#### DATA SHOWN ####

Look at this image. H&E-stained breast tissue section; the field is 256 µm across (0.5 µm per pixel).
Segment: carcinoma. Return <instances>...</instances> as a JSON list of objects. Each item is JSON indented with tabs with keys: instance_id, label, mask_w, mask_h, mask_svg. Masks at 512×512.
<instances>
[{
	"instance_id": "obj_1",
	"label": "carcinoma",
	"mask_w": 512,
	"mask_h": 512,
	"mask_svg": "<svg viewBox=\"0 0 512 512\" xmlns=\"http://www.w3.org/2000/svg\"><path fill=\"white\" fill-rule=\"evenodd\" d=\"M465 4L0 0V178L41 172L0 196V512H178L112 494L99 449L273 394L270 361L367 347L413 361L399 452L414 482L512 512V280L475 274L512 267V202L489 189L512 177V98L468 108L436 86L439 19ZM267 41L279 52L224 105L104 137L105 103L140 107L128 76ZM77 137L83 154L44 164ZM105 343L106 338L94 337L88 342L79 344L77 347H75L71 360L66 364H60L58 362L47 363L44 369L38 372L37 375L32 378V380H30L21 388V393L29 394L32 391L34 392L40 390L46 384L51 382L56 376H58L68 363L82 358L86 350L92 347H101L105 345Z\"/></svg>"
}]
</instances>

####
#### DATA SHOWN ####

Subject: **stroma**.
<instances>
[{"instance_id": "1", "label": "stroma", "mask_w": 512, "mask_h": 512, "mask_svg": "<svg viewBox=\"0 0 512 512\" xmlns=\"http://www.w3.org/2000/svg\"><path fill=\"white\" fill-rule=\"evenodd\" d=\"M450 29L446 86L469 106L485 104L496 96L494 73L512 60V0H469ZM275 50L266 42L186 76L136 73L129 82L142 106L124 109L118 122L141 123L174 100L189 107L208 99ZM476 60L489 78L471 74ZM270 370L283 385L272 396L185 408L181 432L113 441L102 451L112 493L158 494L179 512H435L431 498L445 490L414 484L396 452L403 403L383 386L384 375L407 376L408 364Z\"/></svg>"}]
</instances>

####
#### DATA SHOWN ####

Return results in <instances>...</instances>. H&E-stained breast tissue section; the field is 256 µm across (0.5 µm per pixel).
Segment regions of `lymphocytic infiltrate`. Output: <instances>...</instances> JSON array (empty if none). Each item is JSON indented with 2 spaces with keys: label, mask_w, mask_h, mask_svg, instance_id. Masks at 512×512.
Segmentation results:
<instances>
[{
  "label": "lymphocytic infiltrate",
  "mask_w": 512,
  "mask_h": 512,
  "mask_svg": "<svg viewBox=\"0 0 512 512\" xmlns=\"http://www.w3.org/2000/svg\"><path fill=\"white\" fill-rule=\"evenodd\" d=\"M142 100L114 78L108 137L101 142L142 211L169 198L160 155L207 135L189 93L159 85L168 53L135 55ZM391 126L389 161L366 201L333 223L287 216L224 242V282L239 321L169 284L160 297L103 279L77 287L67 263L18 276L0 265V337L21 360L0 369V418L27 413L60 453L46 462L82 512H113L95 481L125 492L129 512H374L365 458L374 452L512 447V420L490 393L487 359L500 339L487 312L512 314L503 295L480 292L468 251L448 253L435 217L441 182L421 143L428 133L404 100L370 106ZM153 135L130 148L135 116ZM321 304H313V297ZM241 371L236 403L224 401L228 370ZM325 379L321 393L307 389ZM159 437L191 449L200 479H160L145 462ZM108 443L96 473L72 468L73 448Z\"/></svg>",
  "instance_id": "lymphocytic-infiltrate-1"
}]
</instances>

####

### WORK TO BE COMPLETED
Search the entries for "section" and copy out each line that has it.

### EXERCISE ANSWER
Look at this image. H&E-stained breast tissue section; the field is 256 µm across (0.5 µm per pixel).
Return results in <instances>...</instances>. H&E-stained breast tissue section; the field is 256 µm across (0.5 µm per pixel).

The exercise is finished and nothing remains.